▶ TASK BRIEF
Only one stretch of lines is wanted: the line with "grey button: 1 -> 3" through the final line of the material. Restate it word for word, minus pictures.

WORKING DATA section start

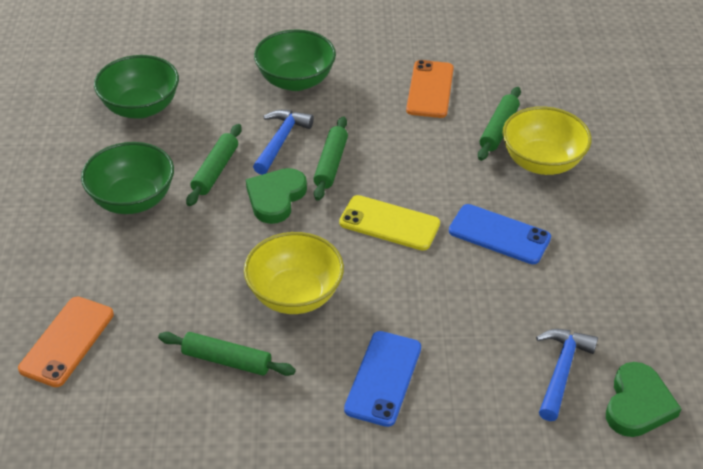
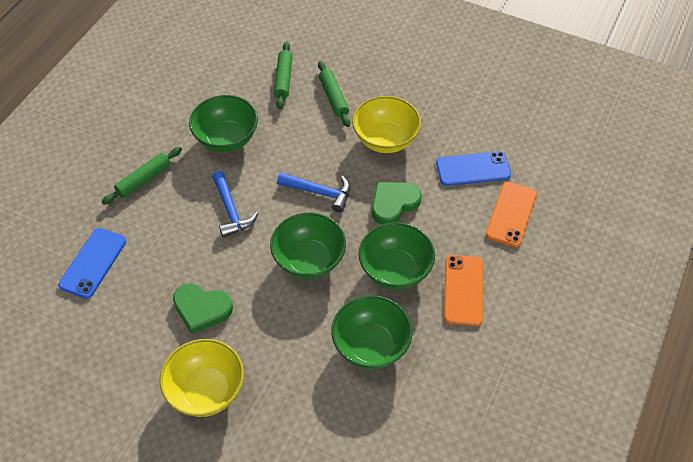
green bowl: 3 -> 4
green rolling pin: 4 -> 3
yellow phone: 1 -> 0

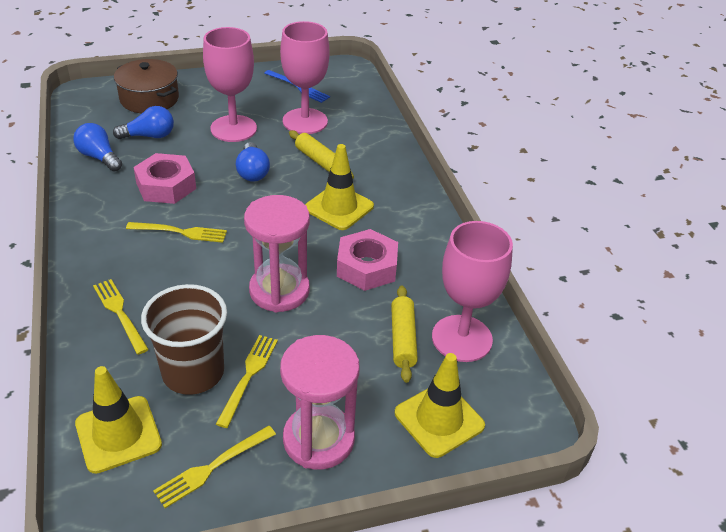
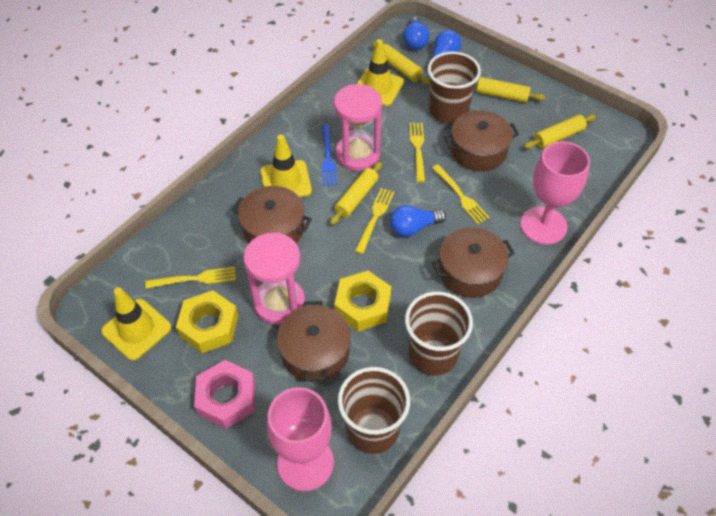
brown cup: 1 -> 3
brown pot: 1 -> 4
pink goblet: 3 -> 2
pink nut: 2 -> 1
yellow nut: 0 -> 2
yellow rolling pin: 2 -> 4

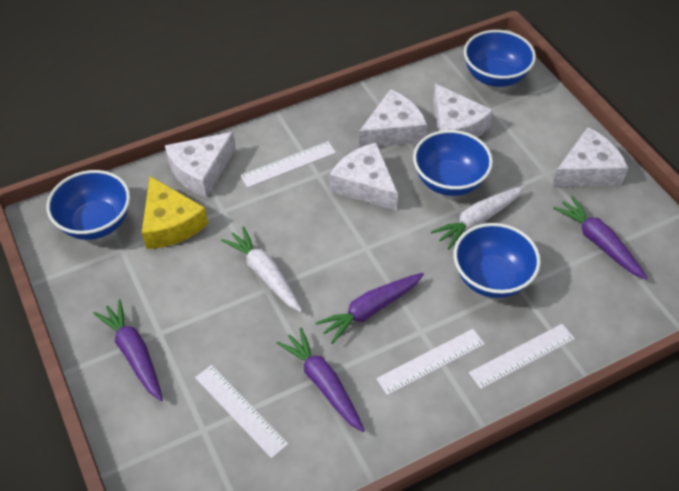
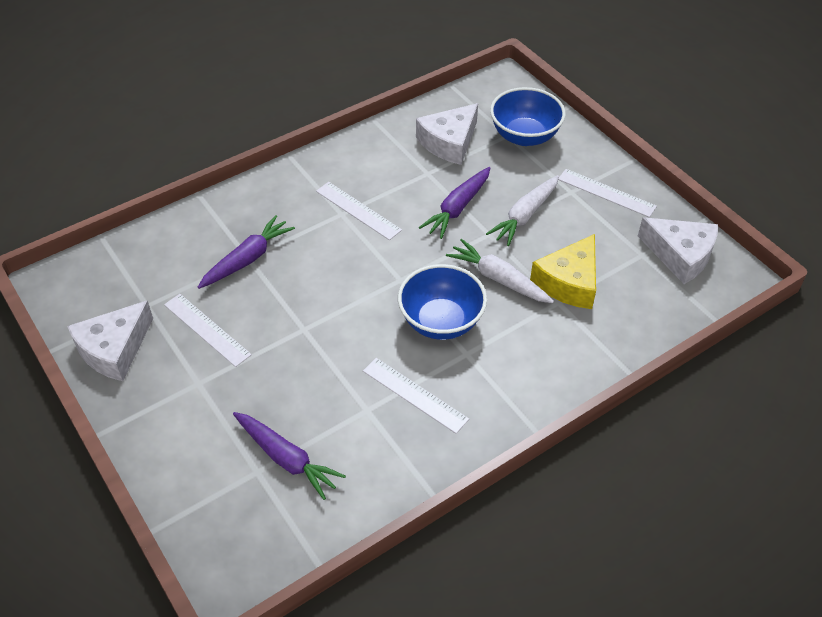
blue bowl: 4 -> 2
purple carrot: 4 -> 3
white cheese: 5 -> 3

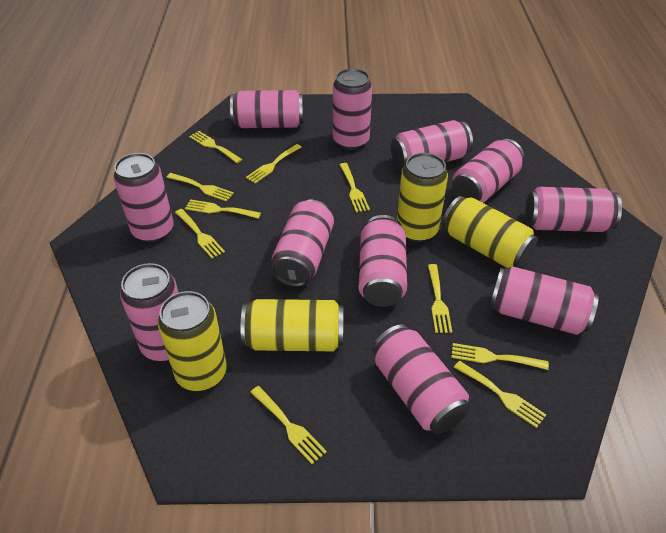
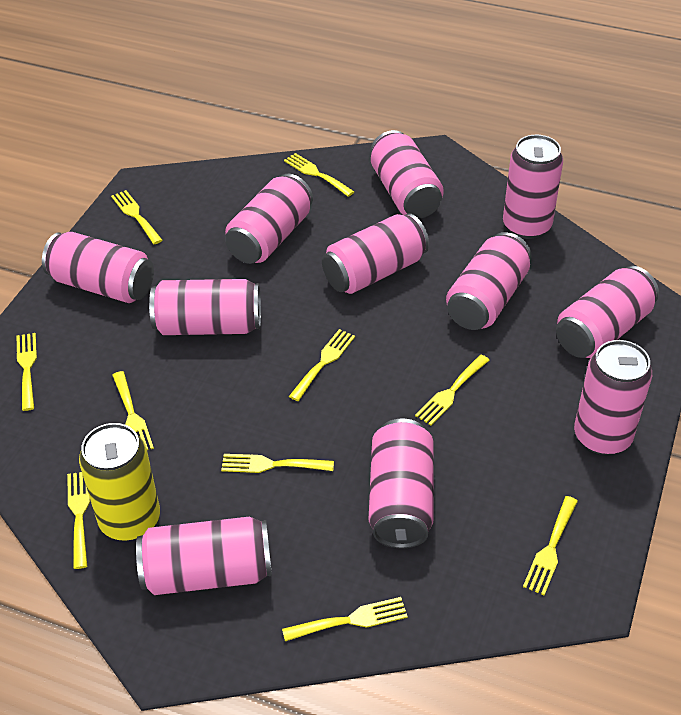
yellow can: 4 -> 1

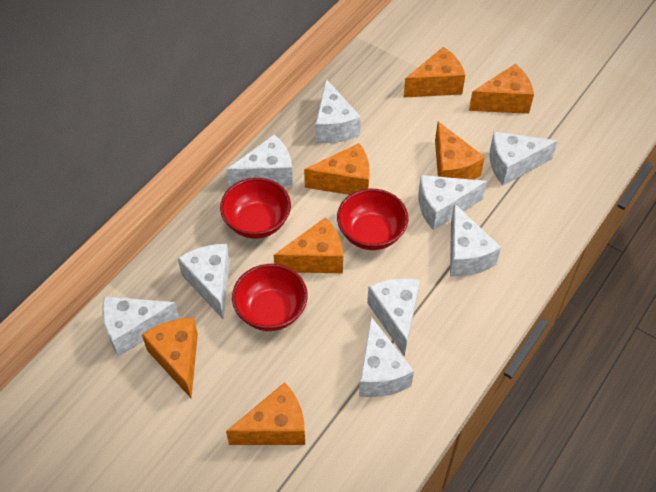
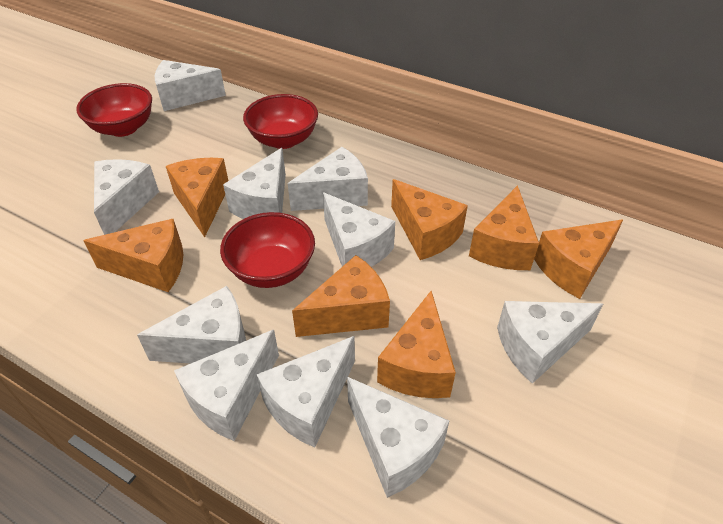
white cheese: 9 -> 10

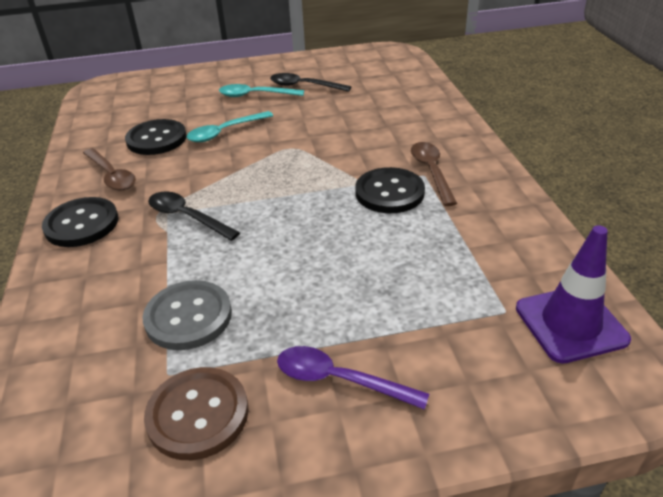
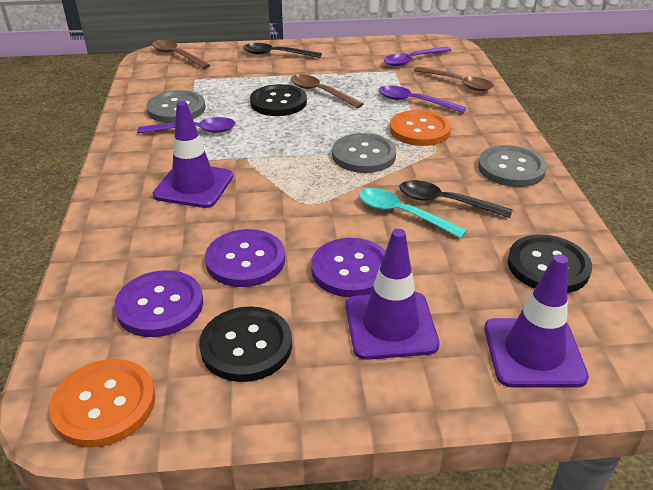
brown button: 1 -> 0
brown spoon: 2 -> 3
grey button: 1 -> 3
orange button: 0 -> 2
purple button: 0 -> 3
purple spoon: 1 -> 3
purple traffic cone: 1 -> 3
turquoise spoon: 2 -> 1

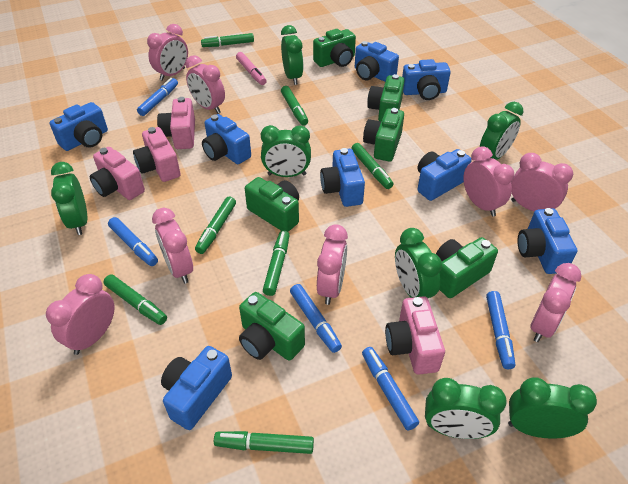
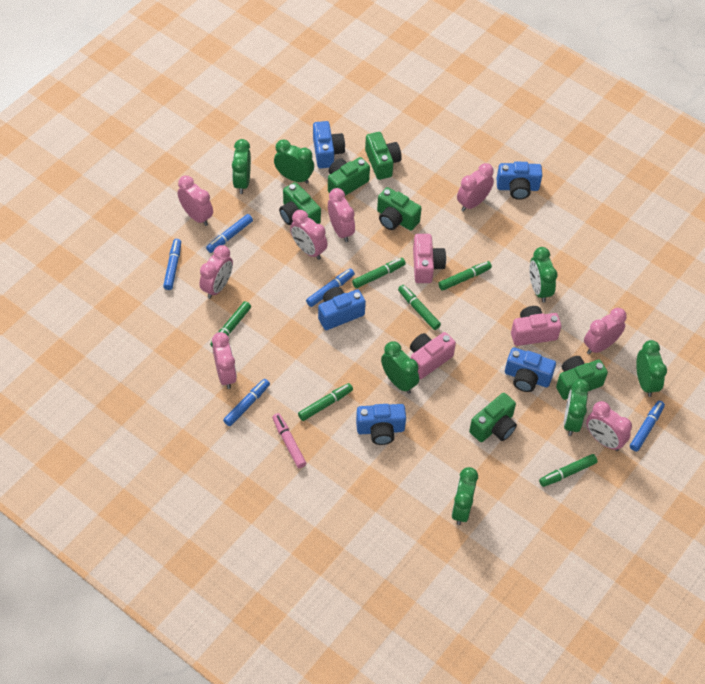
blue camera: 8 -> 5
green marker: 7 -> 6
pink camera: 4 -> 3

WORKING DATA section end

▶ RESPONSE
grey button: 1 -> 3
orange button: 0 -> 2
purple button: 0 -> 3
purple spoon: 1 -> 3
purple traffic cone: 1 -> 3
turquoise spoon: 2 -> 1

blue camera: 8 -> 5
green marker: 7 -> 6
pink camera: 4 -> 3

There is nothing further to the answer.